▶ WHAT YOU WILL DO:
Could you retype exactly the lines running from the line with "gone: SCARLET SAFETY CONE [484 39 555 126]" to the end of the data, both included, and nothing else?

▶ DATA EXCERPT:
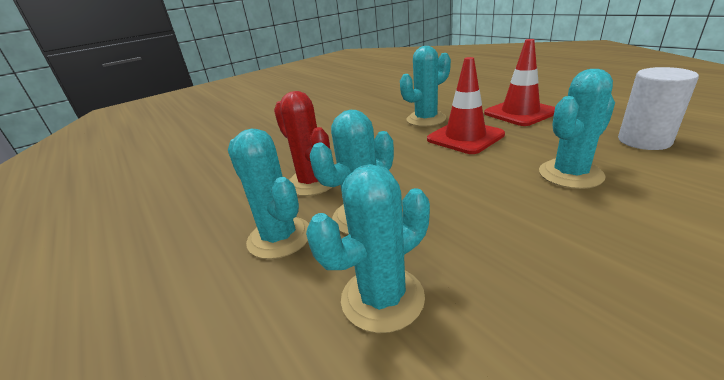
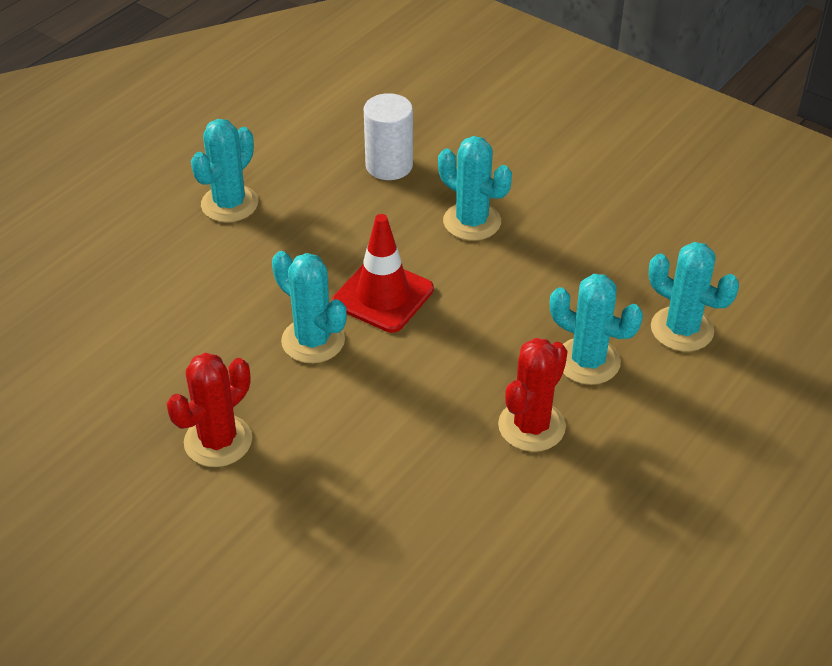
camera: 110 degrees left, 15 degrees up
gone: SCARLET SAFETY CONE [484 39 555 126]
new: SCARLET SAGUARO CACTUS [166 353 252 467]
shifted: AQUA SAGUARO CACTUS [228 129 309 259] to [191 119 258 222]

▶ ANSWER SECTION:
gone: SCARLET SAFETY CONE [484 39 555 126]
new: SCARLET SAGUARO CACTUS [166 353 252 467]
shifted: AQUA SAGUARO CACTUS [228 129 309 259] to [191 119 258 222]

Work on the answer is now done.